→ WHAT THE TASK ASKS:
Would you go through the records below and copy each line with the string "yellow"?

[Scene edit records]
▶
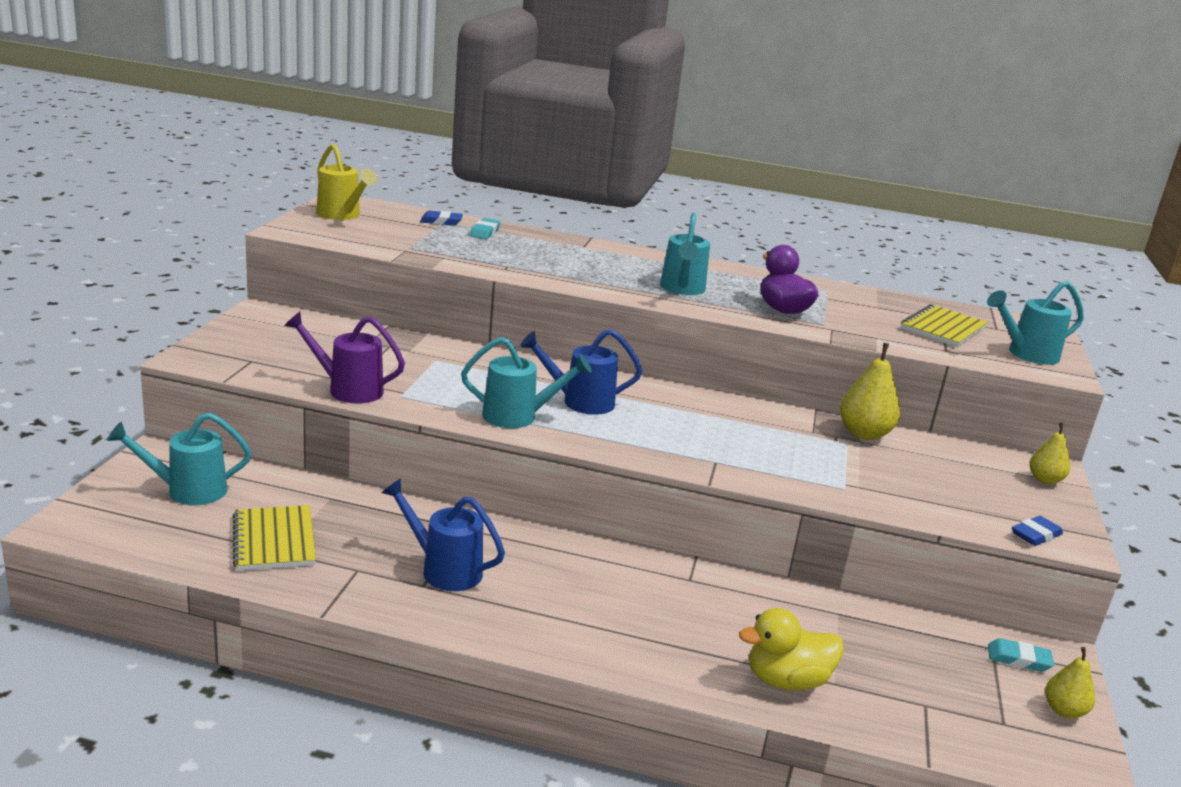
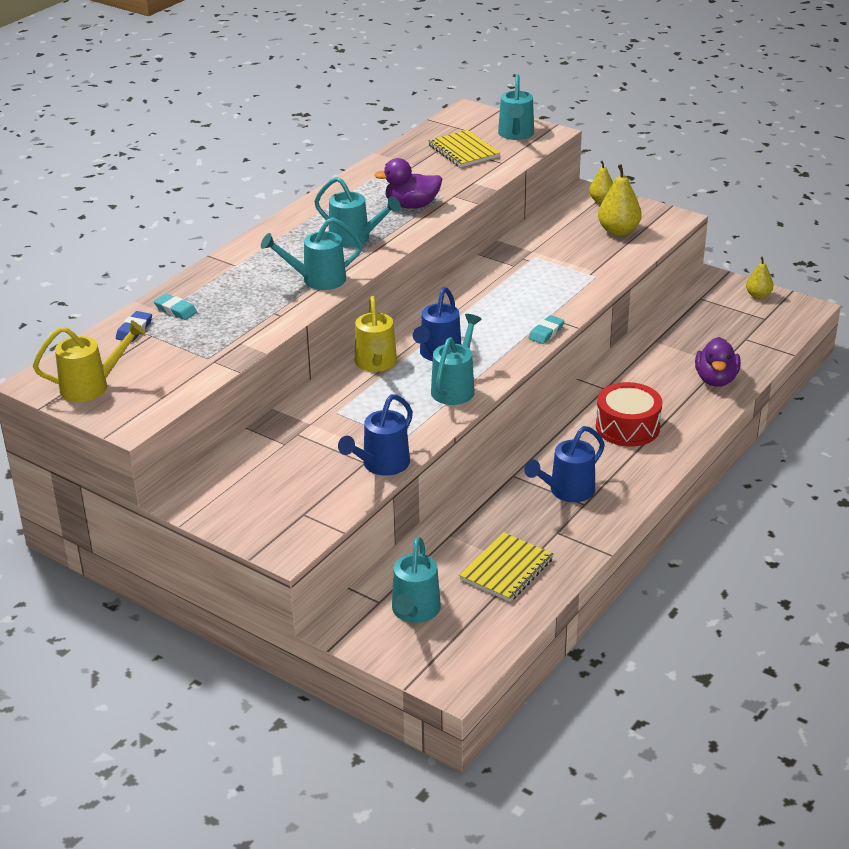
camera: 65 degrees left, 10 degrees up
(274, 540) = (507, 569): yellow notebook -> yellow notebook turned 60 degrees counterclockwise
(348, 389) = (381, 465): purple watering can -> blue watering can
(538, 371) = (376, 364): none -> yellow watering can
(584, 278) = (317, 280): none -> turquoise watering can
(611, 606) = (627, 427): none -> red drum
(786, 680) = (716, 380): yellow duck -> purple duck
(864, 434) = (522, 246): yellow pear -> yellow pear (618, 231)
(1018, 659) = (712, 293): turquoise eraser -> turquoise eraser (546, 332)
(1035, 535) = (664, 227): blue eraser -> none

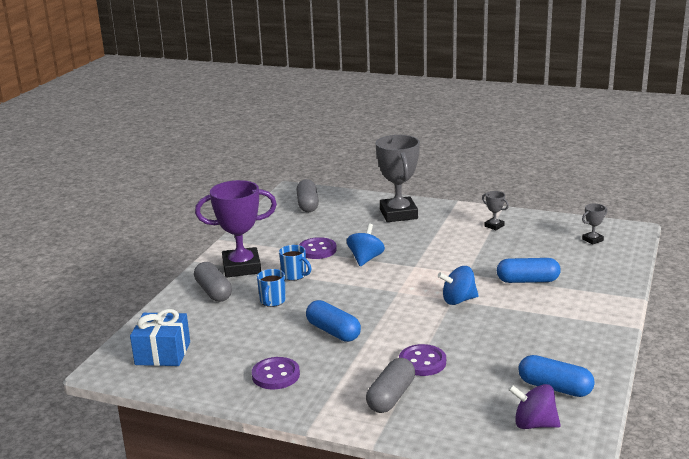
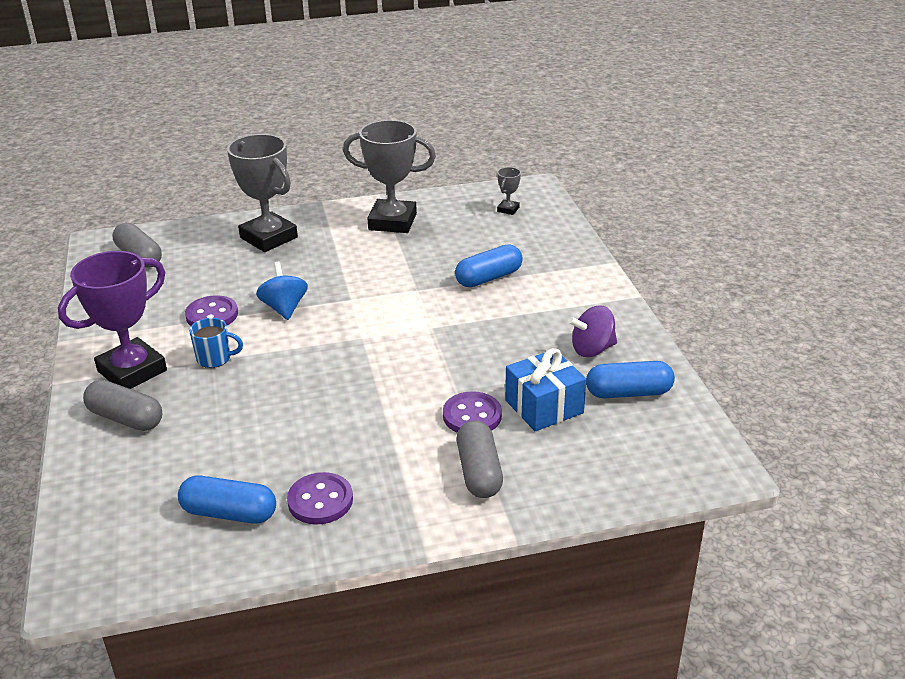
camera: 35 degrees left, 10 degrees up
(163, 353) = (139, 532): blue gift -> blue gift (544, 406)
(272, 301) = (220, 403): blue mug -> none
(333, 331) = (335, 416): blue capsule -> blue capsule (229, 513)
(458, 300) = (439, 325): blue spinning top -> none
(494, 226) = (392, 222): grey trophy -> grey trophy, size x2.31
(534, 424) = (648, 442): purple spinning top -> purple spinning top (592, 349)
◀
→ TASK ANSWER:
(274, 540) = (507, 569): yellow notebook -> yellow notebook turned 60 degrees counterclockwise
(538, 371) = (376, 364): none -> yellow watering can
(786, 680) = (716, 380): yellow duck -> purple duck
(864, 434) = (522, 246): yellow pear -> yellow pear (618, 231)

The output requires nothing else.